• [EXERCISE DETAILS]:
Give back exactly the stretch of data below from the line holding "grey flashlight: 13 -> 8" through the line holding "white shoe: 3 -> 2", both ends included, and leave the remaining lines out.

• [EXERCISE DATA]:
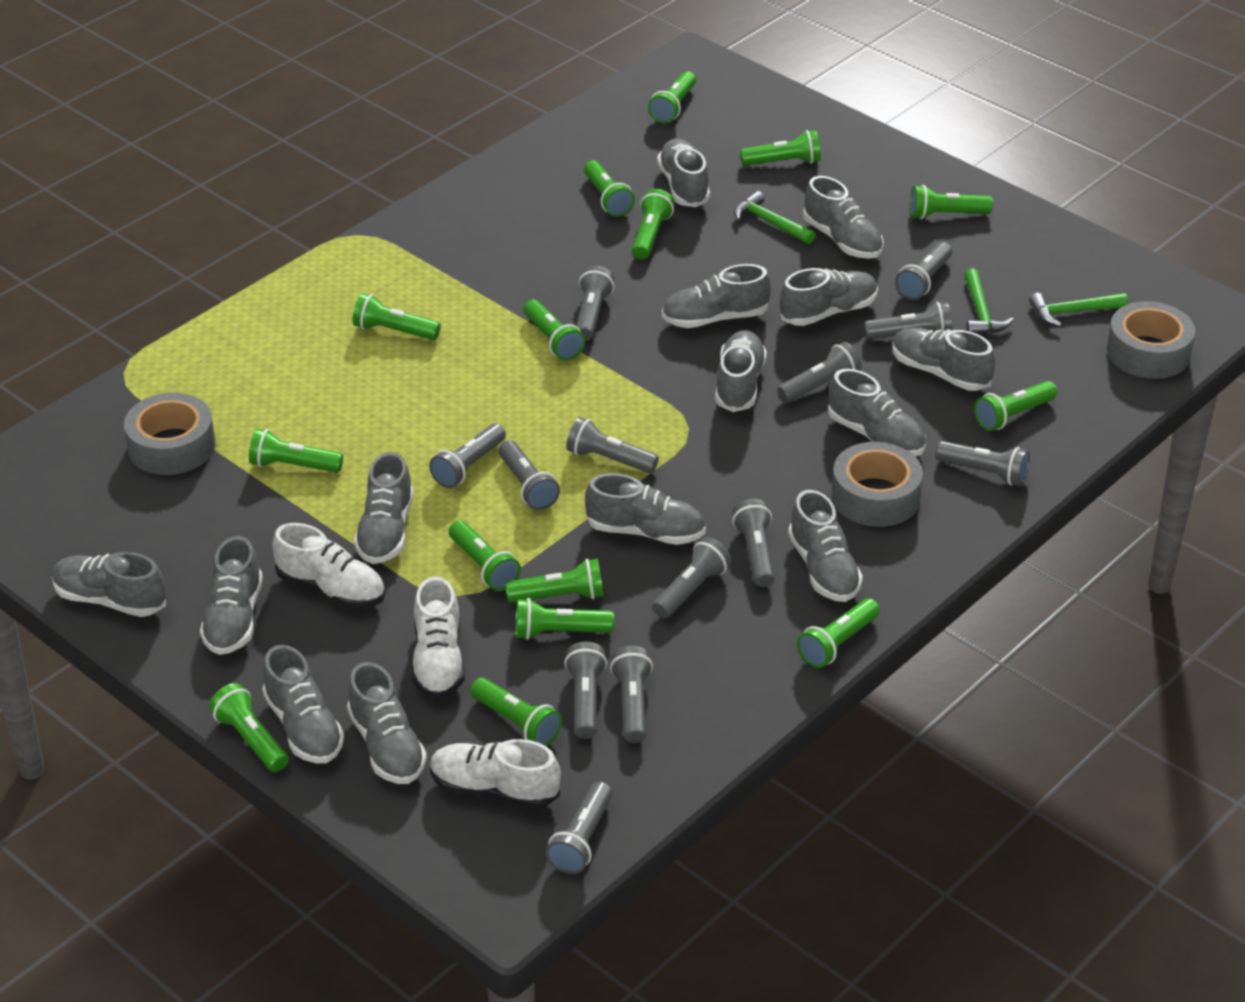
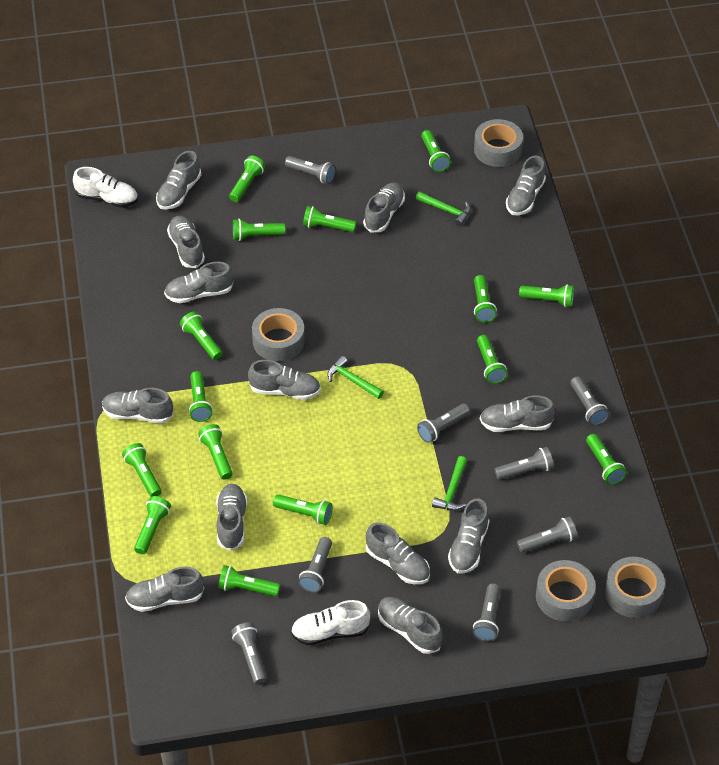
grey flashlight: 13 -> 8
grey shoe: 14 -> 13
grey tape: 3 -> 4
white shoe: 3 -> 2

...

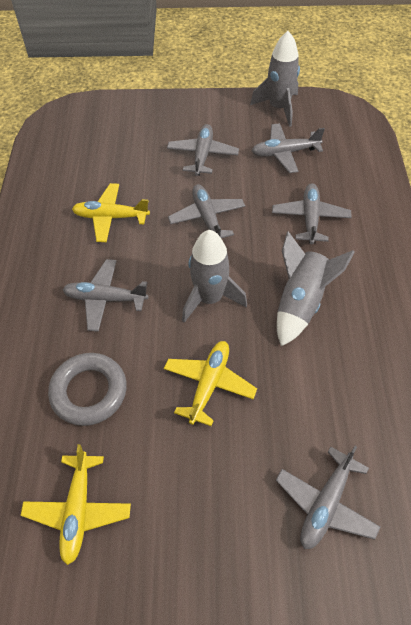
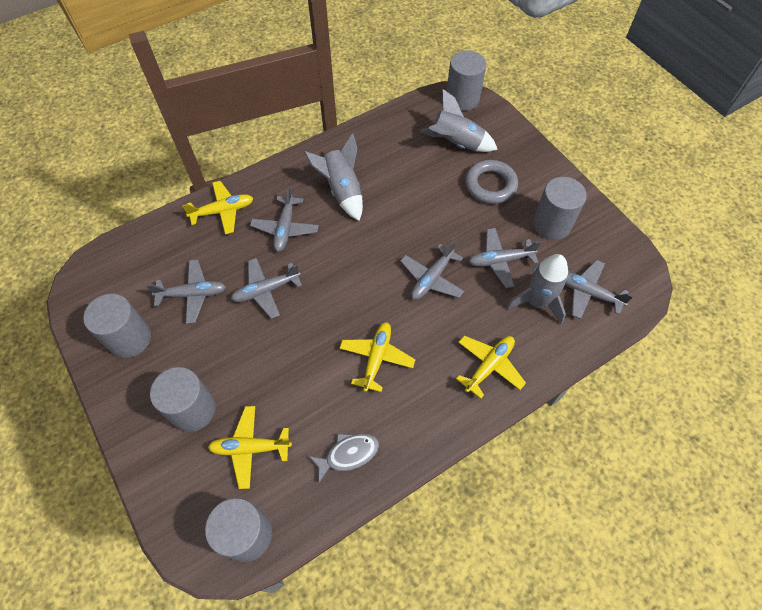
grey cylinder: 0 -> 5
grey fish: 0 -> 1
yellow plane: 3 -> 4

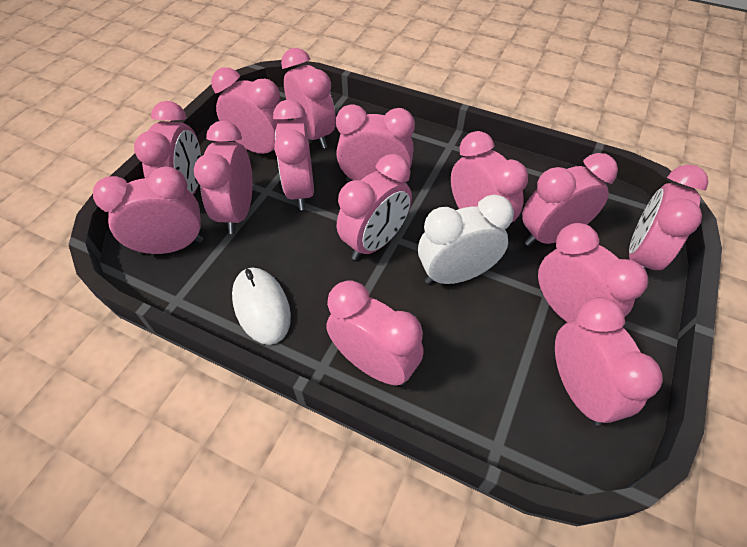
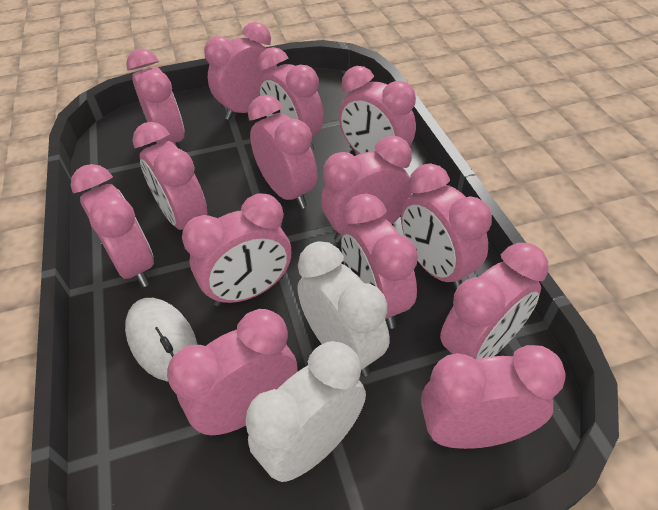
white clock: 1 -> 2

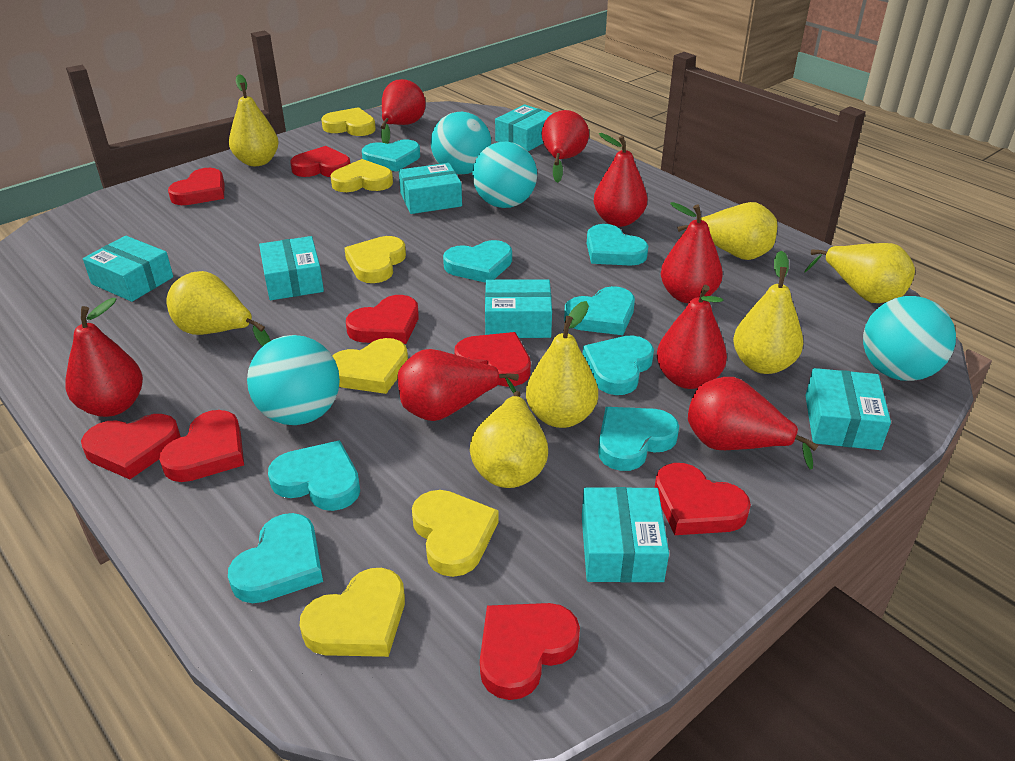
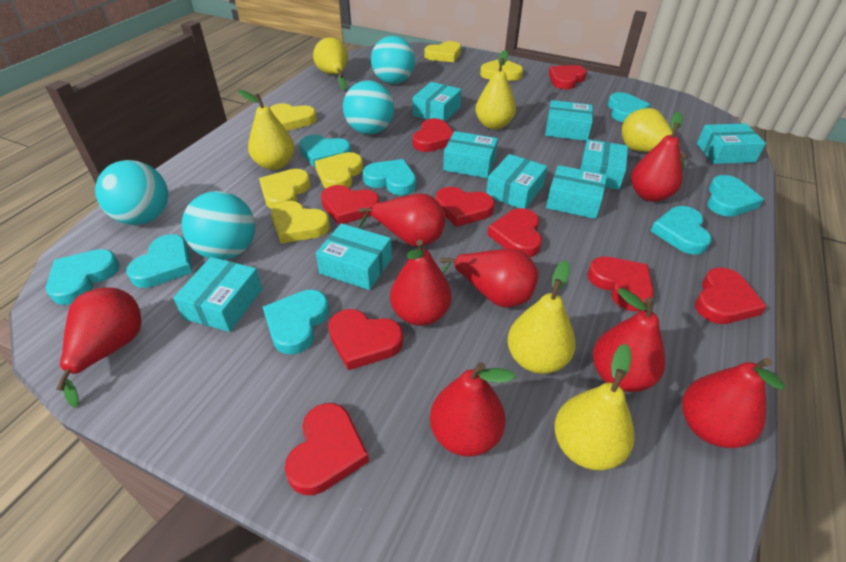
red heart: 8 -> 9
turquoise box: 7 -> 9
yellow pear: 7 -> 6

• [SOLUTION]:
grey flashlight: 13 -> 8
grey shoe: 14 -> 13
grey tape: 3 -> 4
white shoe: 3 -> 2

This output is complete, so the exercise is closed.